▶ WHAT TO DO
The reply should consist of one number, the count of lines below in which the word "tobuviso" appears.
### DATA SUPPLIED
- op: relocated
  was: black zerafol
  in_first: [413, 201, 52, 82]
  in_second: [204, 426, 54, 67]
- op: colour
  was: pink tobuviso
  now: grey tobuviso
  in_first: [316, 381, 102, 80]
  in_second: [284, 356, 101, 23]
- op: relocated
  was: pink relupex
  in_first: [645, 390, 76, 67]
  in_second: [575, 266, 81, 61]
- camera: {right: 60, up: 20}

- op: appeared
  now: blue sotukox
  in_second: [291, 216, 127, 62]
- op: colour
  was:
######
### DATA SUPPLIED
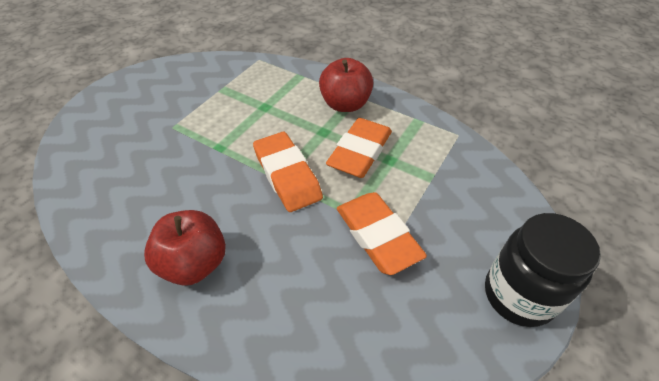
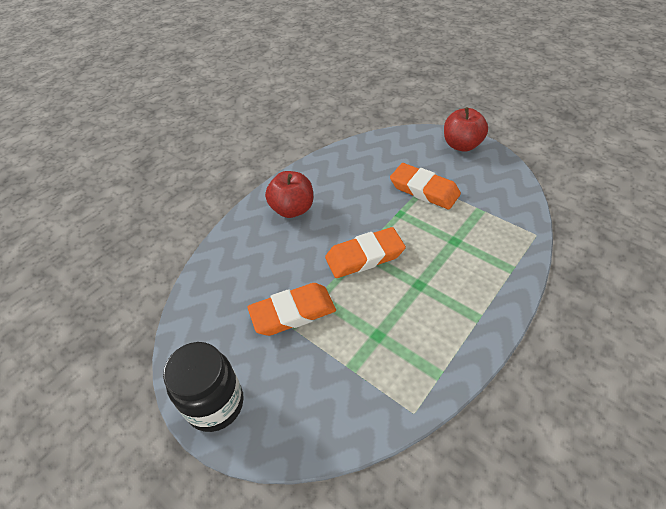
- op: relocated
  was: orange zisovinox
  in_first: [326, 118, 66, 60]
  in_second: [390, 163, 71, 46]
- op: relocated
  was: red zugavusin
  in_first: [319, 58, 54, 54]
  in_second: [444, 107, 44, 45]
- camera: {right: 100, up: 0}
######
▶ FINAL ANSWER
2